(Data Opens)

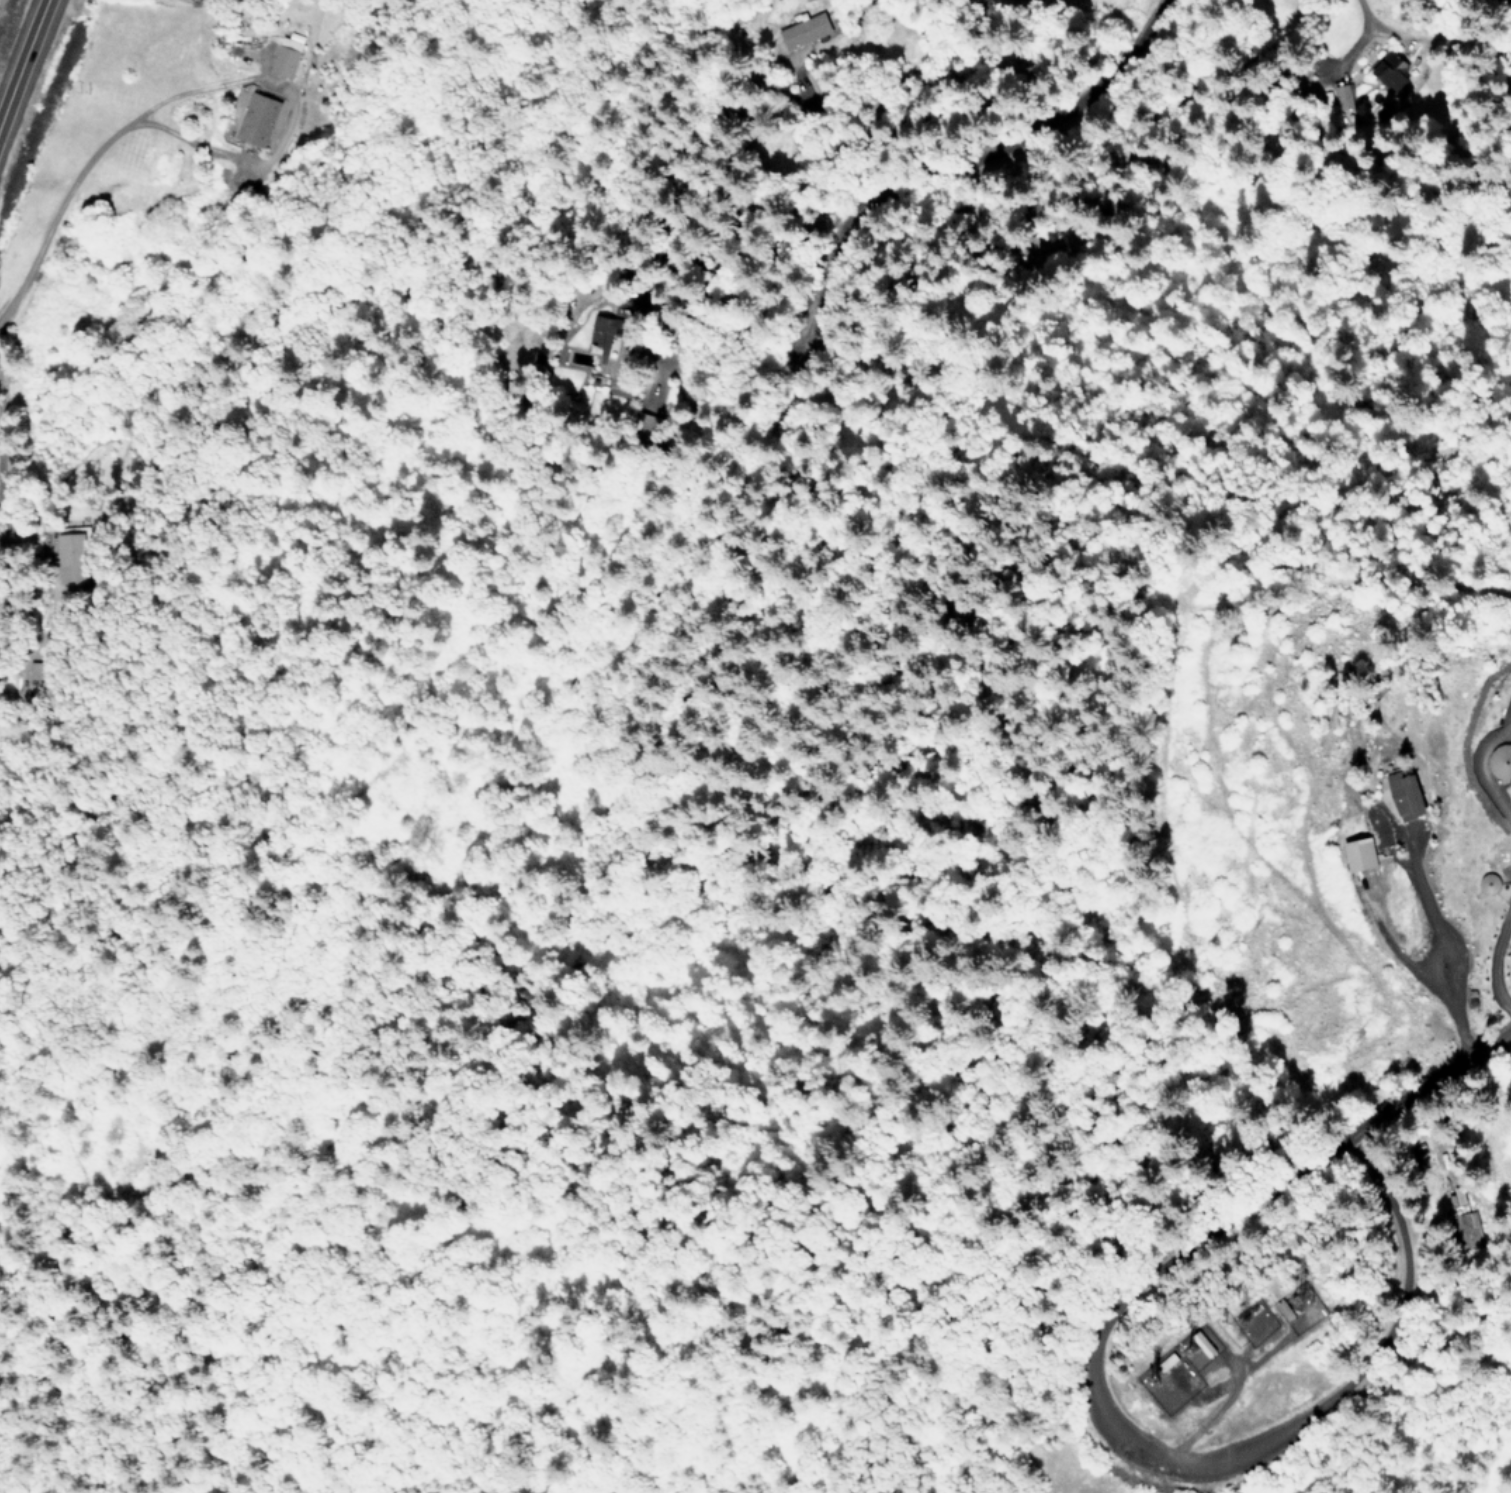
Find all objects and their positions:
building: (802, 33)
road: (19, 52)
building: (281, 62)
building: (1390, 74)
building: (1343, 98)
road: (289, 116)
building: (254, 121)
road: (822, 170)
road: (56, 209)
building: (599, 332)
building: (74, 556)
building: (37, 670)
building: (1504, 758)
road: (1489, 766)
building: (1398, 790)
building: (1355, 854)
building: (1493, 881)
road: (1496, 964)
road: (1429, 1086)
building: (1460, 1196)
building: (1465, 1231)
building: (1299, 1310)
building: (1200, 1344)
building: (1164, 1362)
road: (1128, 1444)

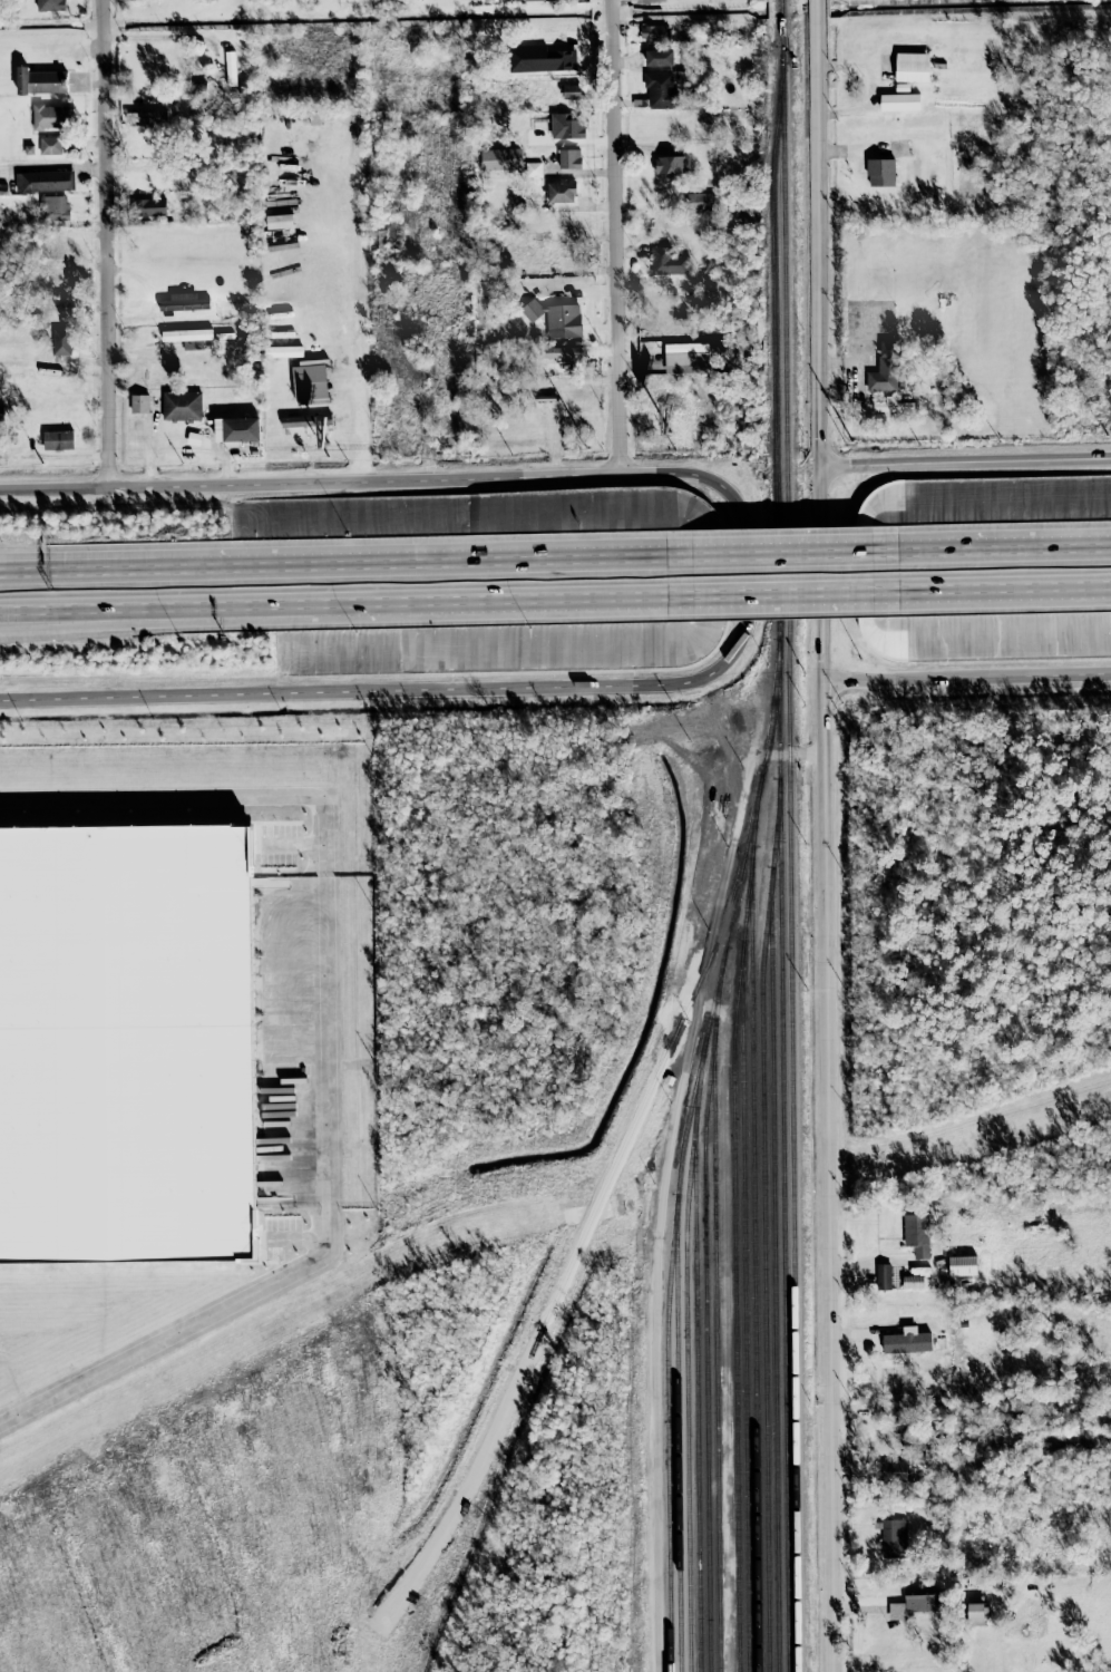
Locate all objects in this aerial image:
building: (138, 0)
building: (538, 0)
building: (653, 33)
building: (658, 58)
building: (540, 59)
building: (912, 67)
building: (230, 68)
building: (40, 81)
building: (658, 90)
building: (571, 91)
building: (899, 102)
building: (52, 116)
building: (140, 116)
building: (566, 127)
building: (50, 146)
building: (501, 159)
building: (569, 159)
building: (669, 164)
building: (532, 170)
building: (880, 173)
building: (44, 181)
building: (561, 192)
road: (613, 195)
building: (699, 202)
building: (148, 207)
building: (53, 208)
road: (105, 243)
building: (667, 262)
building: (184, 302)
building: (556, 319)
road: (352, 321)
building: (186, 334)
building: (61, 341)
building: (686, 358)
building: (883, 369)
building: (310, 381)
building: (139, 404)
building: (181, 405)
building: (892, 406)
building: (1, 413)
building: (303, 423)
building: (237, 429)
road: (618, 431)
building: (58, 440)
road: (962, 465)
road: (388, 479)
road: (54, 488)
road: (1004, 553)
road: (1070, 553)
road: (923, 555)
road: (773, 559)
road: (69, 563)
road: (566, 564)
road: (742, 566)
road: (296, 567)
road: (69, 571)
road: (991, 592)
road: (853, 594)
road: (803, 595)
road: (728, 596)
road: (528, 599)
road: (343, 601)
road: (157, 604)
road: (81, 612)
road: (963, 680)
road: (346, 691)
railway: (790, 835)
road: (816, 836)
railway: (743, 860)
building: (125, 1042)
road: (328, 1050)
railway: (783, 1161)
road: (664, 1178)
railway: (764, 1232)
building: (917, 1234)
railway: (754, 1237)
building: (963, 1266)
railway: (744, 1267)
railway: (735, 1273)
railway: (774, 1277)
building: (883, 1277)
building: (913, 1282)
railway: (716, 1328)
building: (907, 1343)
railway: (687, 1359)
railway: (706, 1361)
railway: (696, 1396)
road: (881, 1440)
railway: (678, 1442)
building: (892, 1474)
building: (893, 1539)
building: (915, 1602)
building: (976, 1612)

(Data Closes)

Would you please show every line of the material above that includes the string "objects"?

* Written response *
Find all objects and their positions:
Locate all objects in this aerial image:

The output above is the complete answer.